▸ WHAT THIS TASK INVOLVES
Omit all images, then repeat exactly the lines below from the one containing "BUTTON3 pin SIG: D2 -> D3" through the one containing "TFT3 pin CS: D9 -> D7", both ends included.

▸ RECORDS SUPPLIED

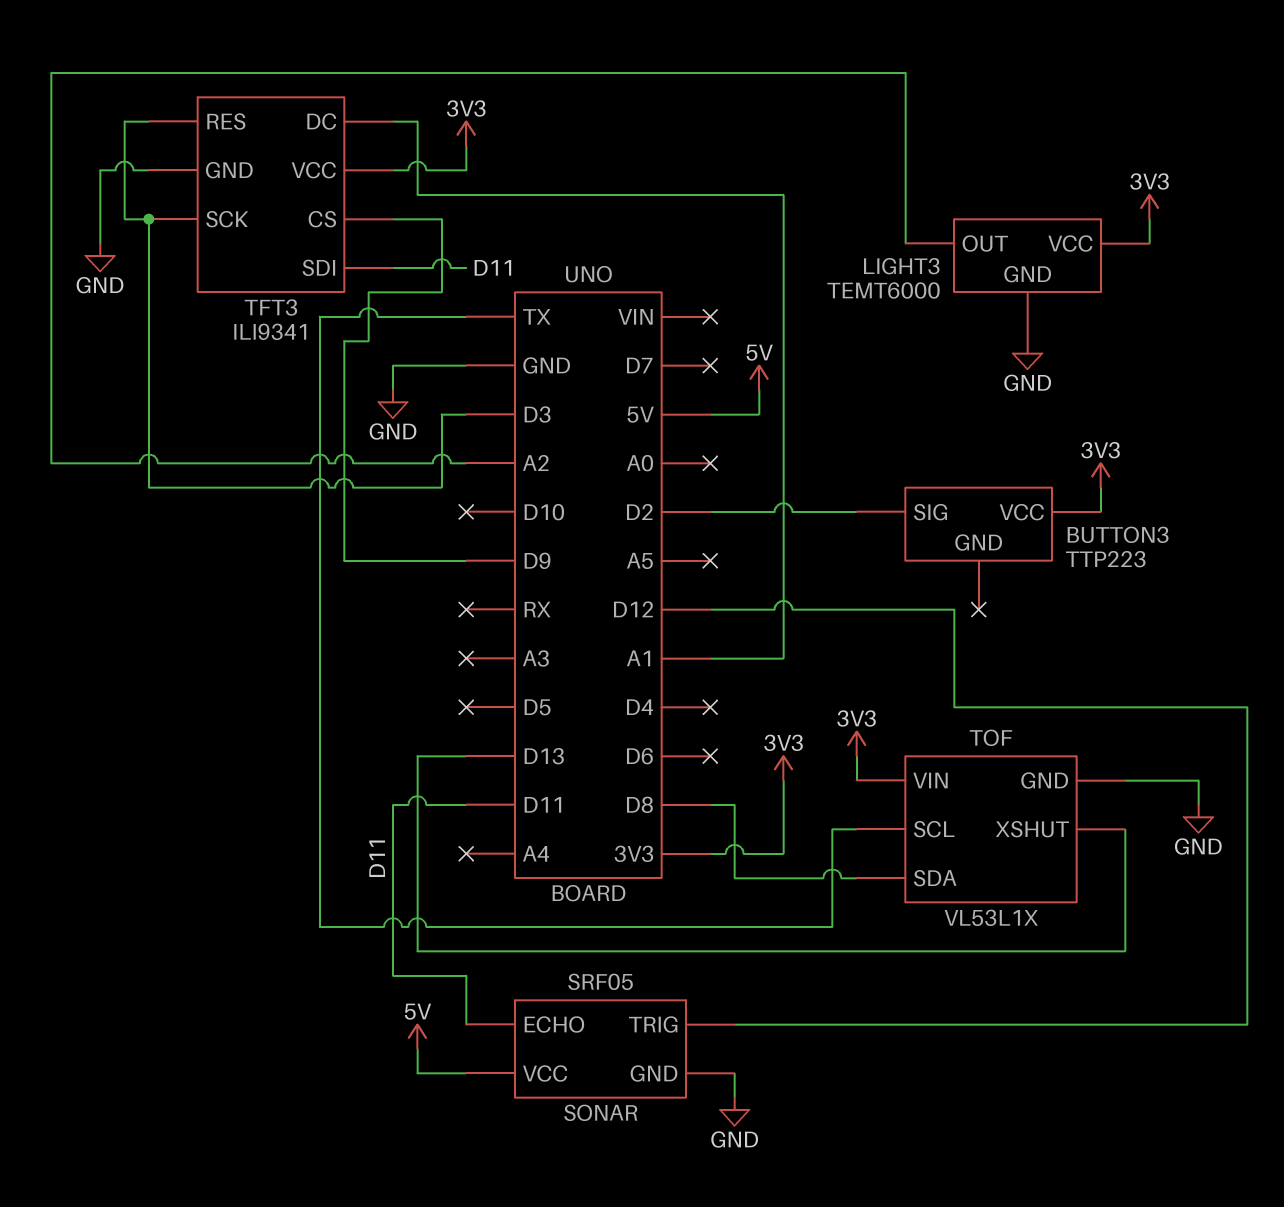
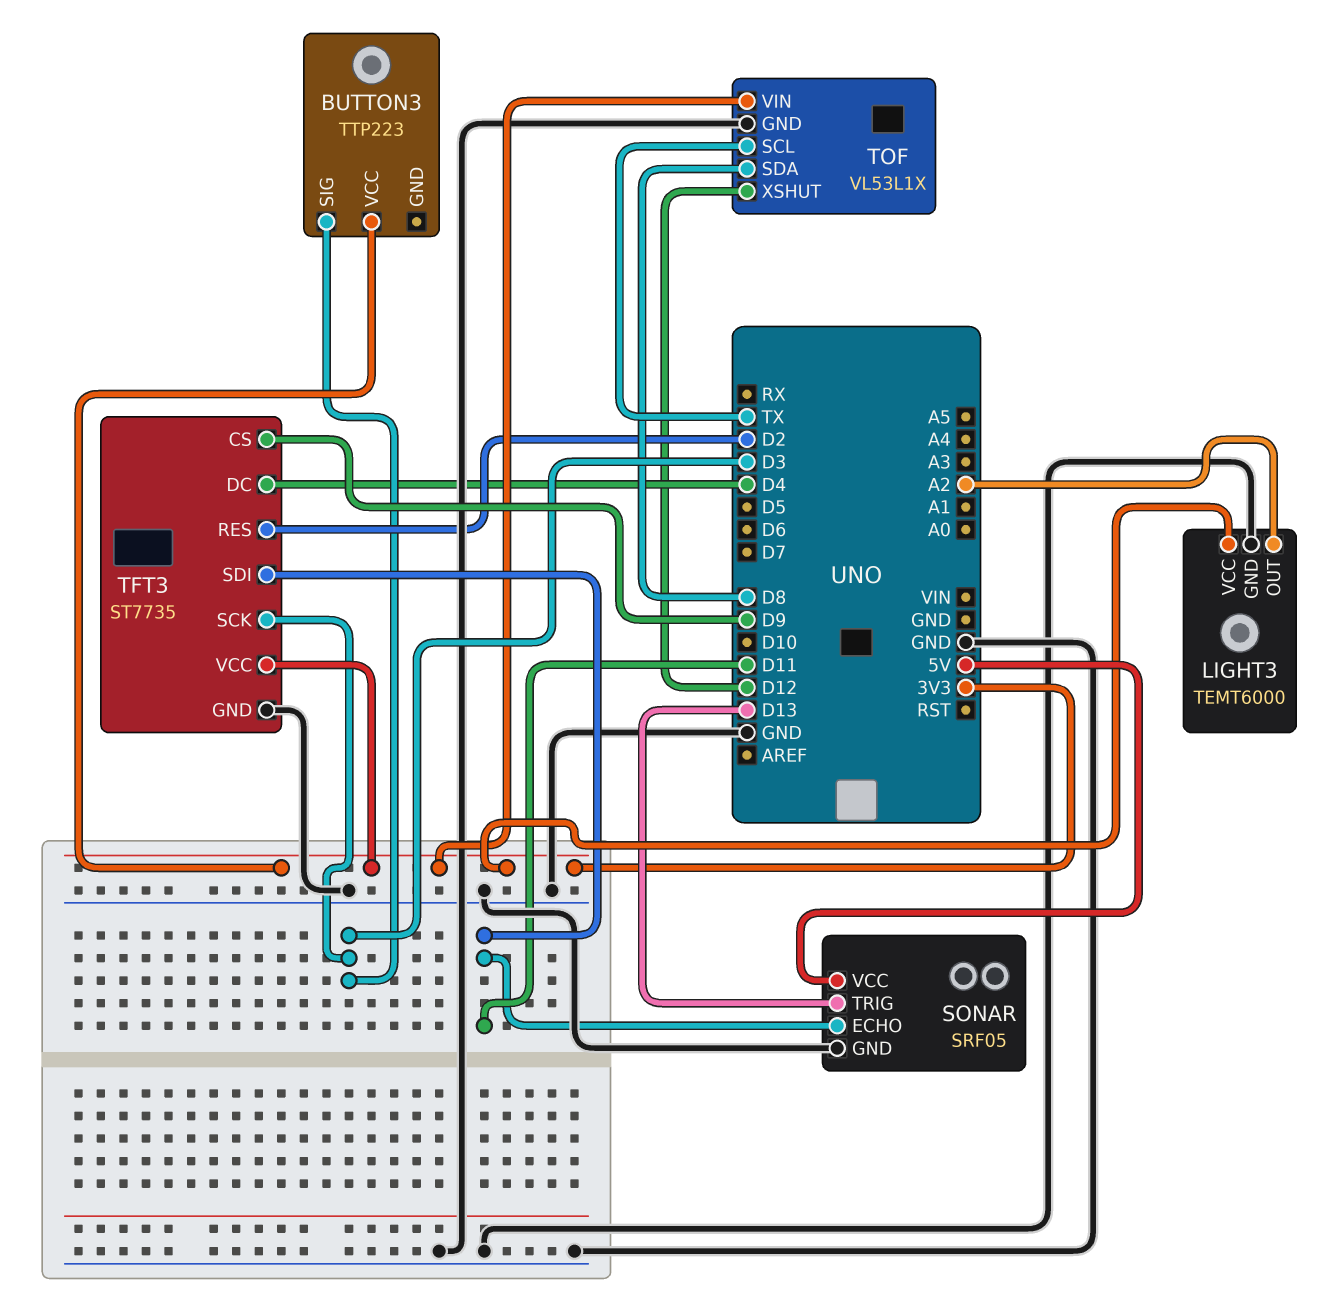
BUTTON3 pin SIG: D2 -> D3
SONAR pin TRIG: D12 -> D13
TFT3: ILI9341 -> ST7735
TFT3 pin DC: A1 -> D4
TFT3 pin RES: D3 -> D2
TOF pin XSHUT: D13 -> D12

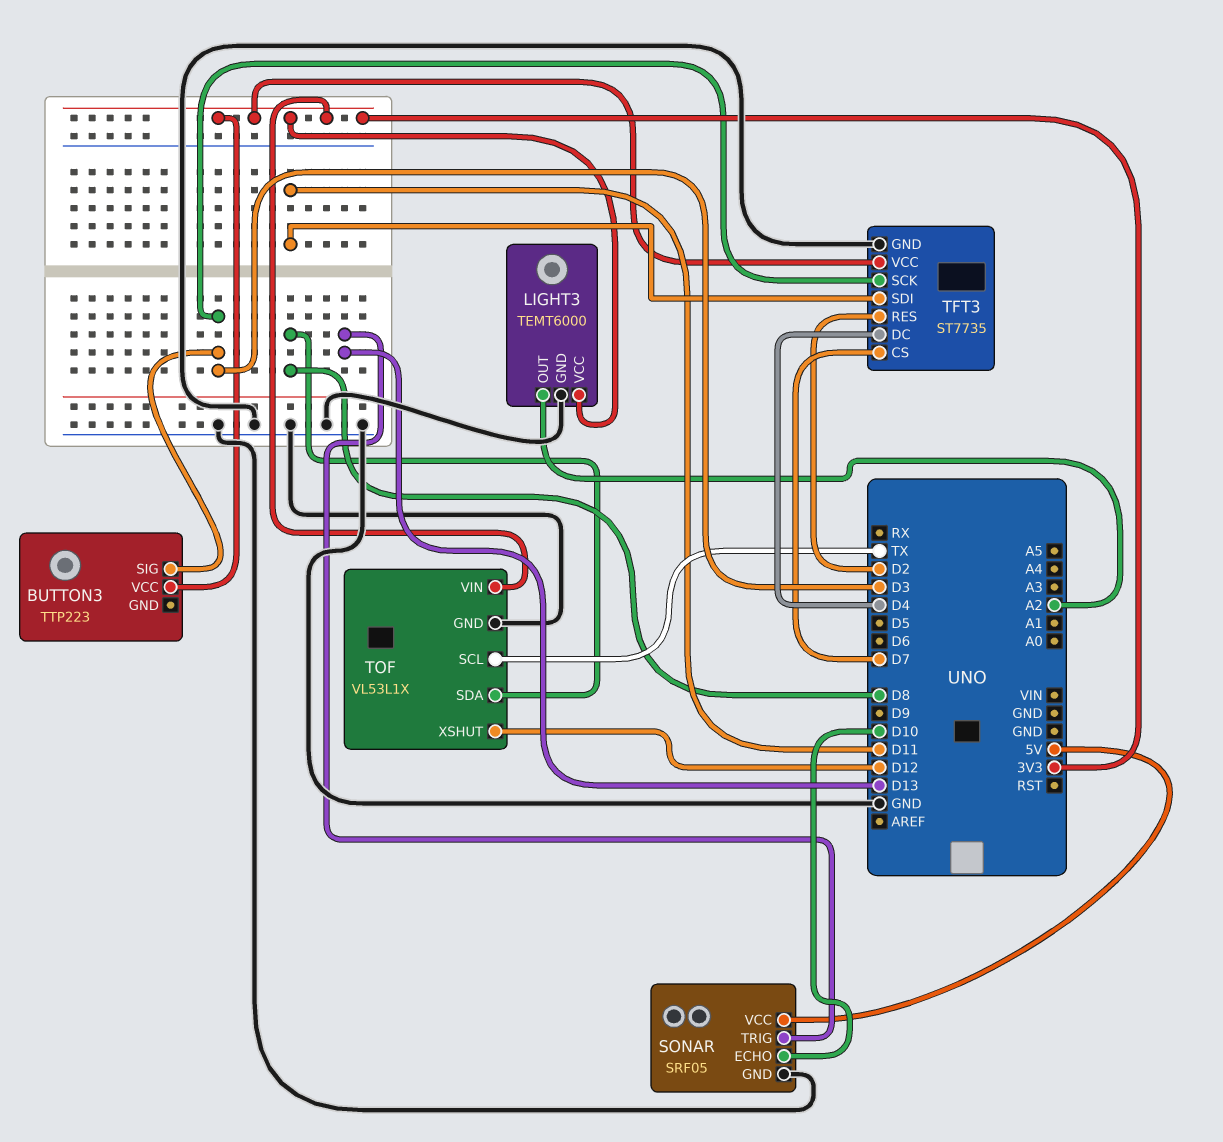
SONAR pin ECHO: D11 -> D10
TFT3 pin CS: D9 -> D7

==

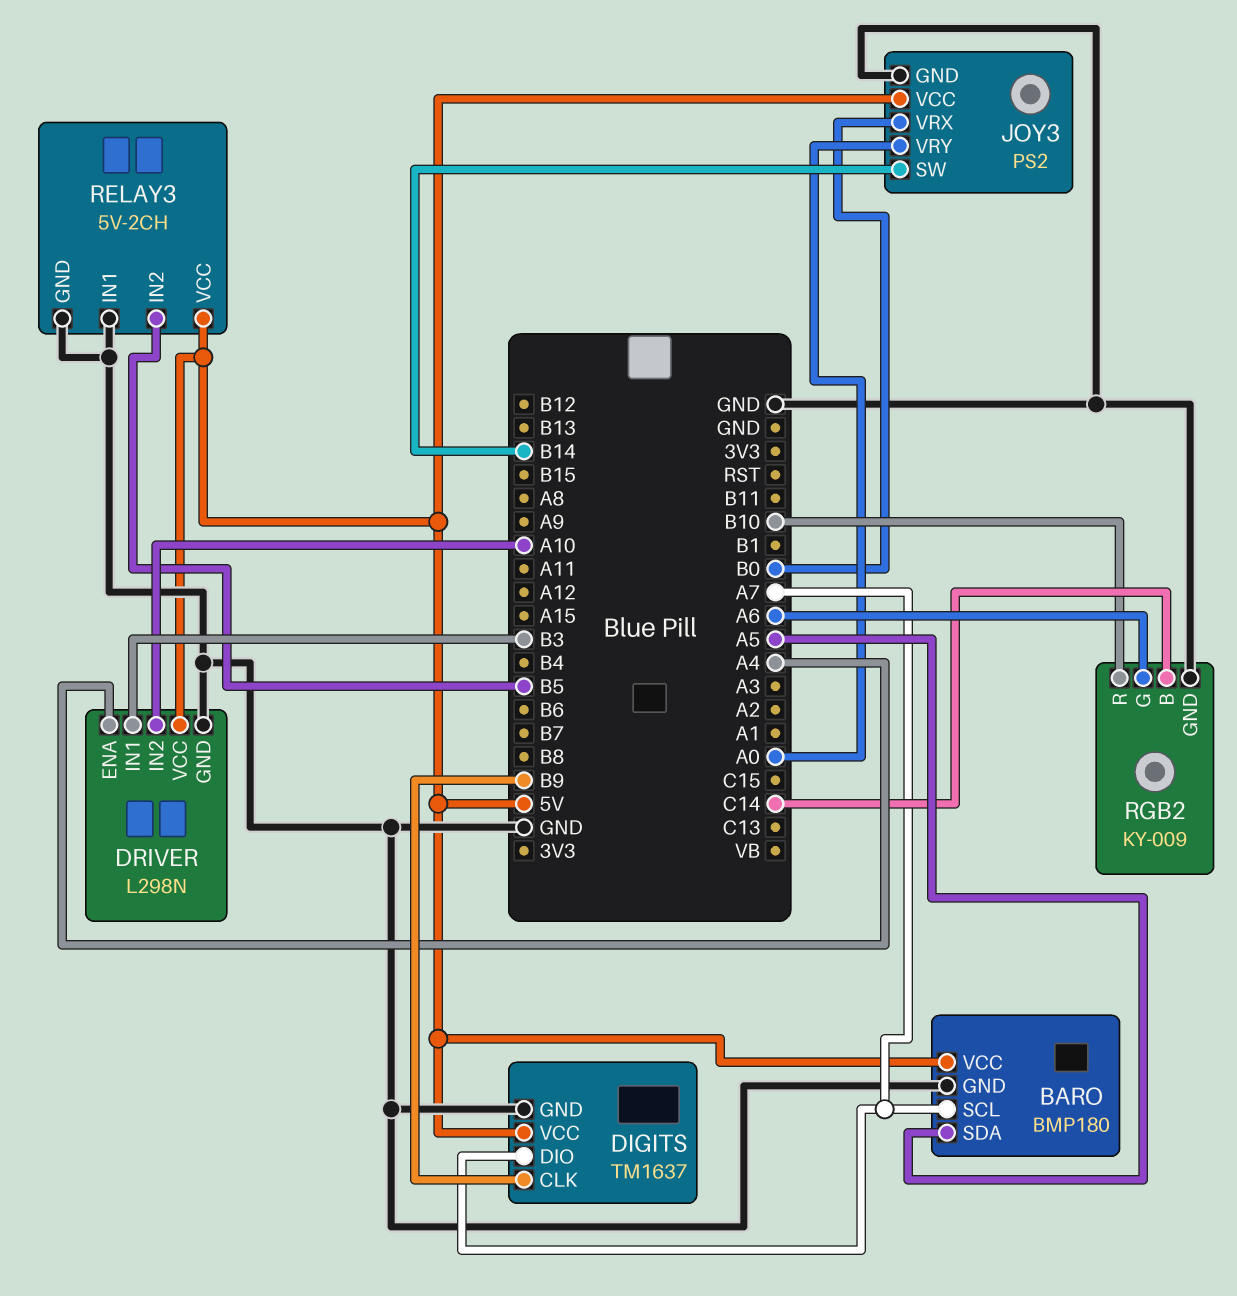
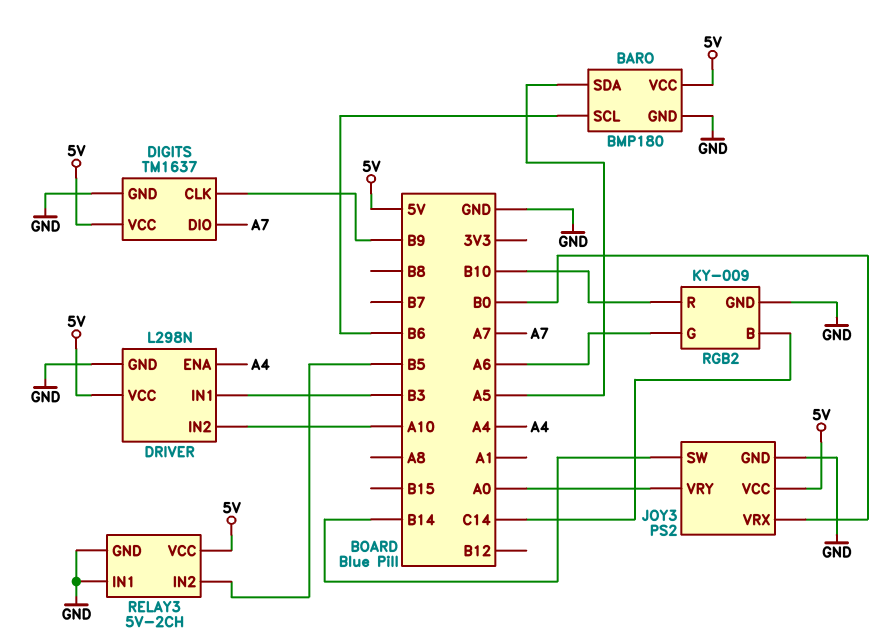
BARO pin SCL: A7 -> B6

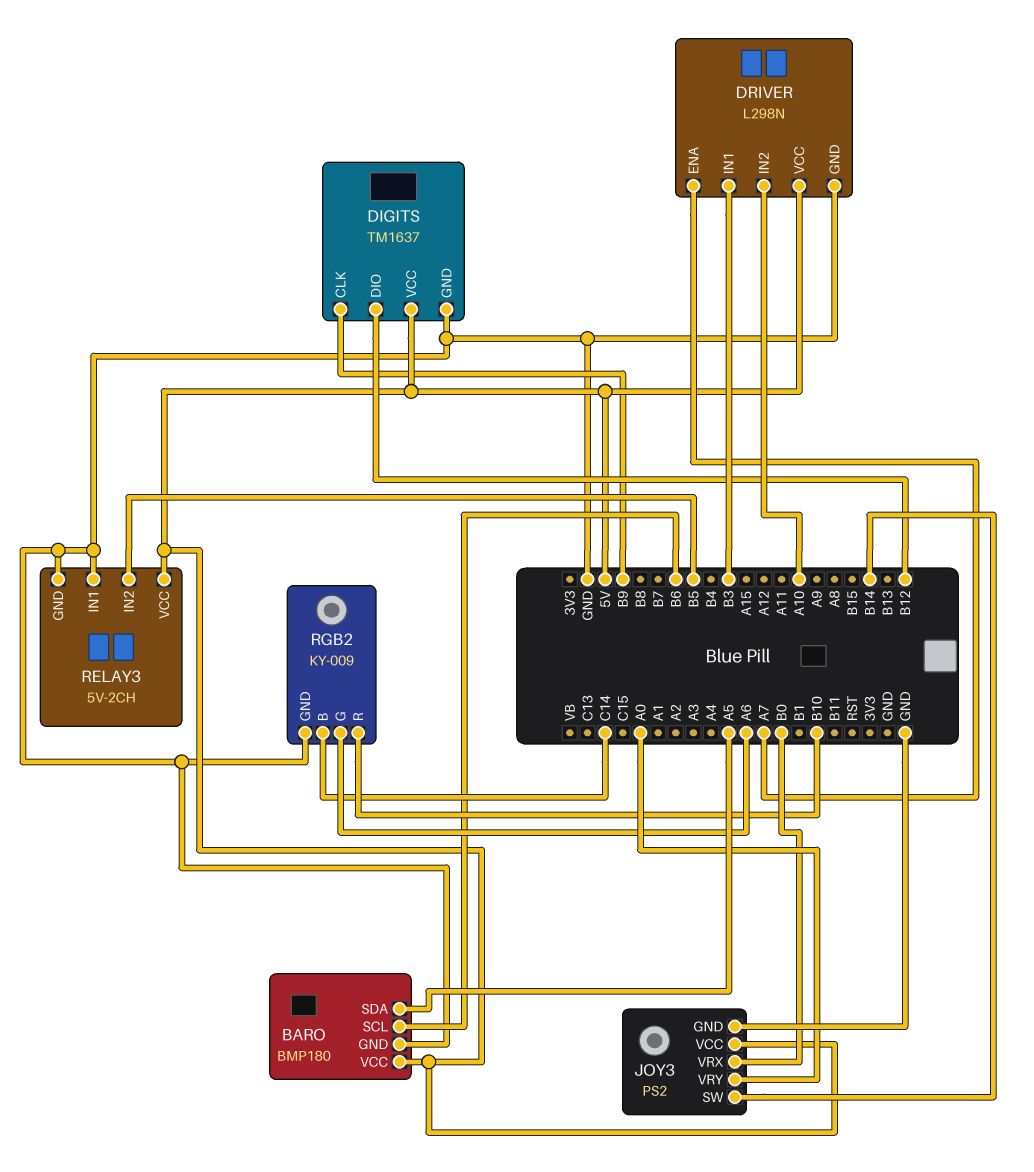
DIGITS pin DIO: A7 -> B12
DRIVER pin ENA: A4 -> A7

▸ THE ANSWER
BUTTON3 pin SIG: D2 -> D3
SONAR pin TRIG: D12 -> D13
TFT3: ILI9341 -> ST7735
TFT3 pin DC: A1 -> D4
TFT3 pin RES: D3 -> D2
TOF pin XSHUT: D13 -> D12

SONAR pin ECHO: D11 -> D10
TFT3 pin CS: D9 -> D7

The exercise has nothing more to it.